Say how many lines of the listing below contain "minus", giving the number and nothing else.
---------- Data for this exercise ----------
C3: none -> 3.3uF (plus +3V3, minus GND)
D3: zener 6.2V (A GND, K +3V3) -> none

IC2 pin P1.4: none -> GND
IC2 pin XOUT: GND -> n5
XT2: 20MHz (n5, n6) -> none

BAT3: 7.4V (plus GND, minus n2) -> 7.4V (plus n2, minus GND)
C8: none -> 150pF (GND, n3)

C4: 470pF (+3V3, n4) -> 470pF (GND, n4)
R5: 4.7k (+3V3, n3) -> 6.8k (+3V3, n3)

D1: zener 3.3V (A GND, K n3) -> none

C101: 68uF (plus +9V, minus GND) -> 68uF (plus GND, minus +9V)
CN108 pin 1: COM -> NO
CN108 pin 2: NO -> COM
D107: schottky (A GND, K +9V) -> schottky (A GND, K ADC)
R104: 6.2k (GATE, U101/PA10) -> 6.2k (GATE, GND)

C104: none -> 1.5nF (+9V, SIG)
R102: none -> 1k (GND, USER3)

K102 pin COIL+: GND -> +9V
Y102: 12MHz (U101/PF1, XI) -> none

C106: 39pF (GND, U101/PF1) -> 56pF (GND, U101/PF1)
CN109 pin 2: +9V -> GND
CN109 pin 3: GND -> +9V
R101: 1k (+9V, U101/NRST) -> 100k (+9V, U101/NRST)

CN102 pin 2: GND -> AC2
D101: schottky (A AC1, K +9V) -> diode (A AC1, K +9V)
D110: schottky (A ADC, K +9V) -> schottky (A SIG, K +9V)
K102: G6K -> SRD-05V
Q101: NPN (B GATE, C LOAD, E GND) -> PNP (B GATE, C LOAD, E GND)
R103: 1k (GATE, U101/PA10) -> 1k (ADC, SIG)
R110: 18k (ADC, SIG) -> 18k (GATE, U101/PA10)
----------
**Answer below:** 3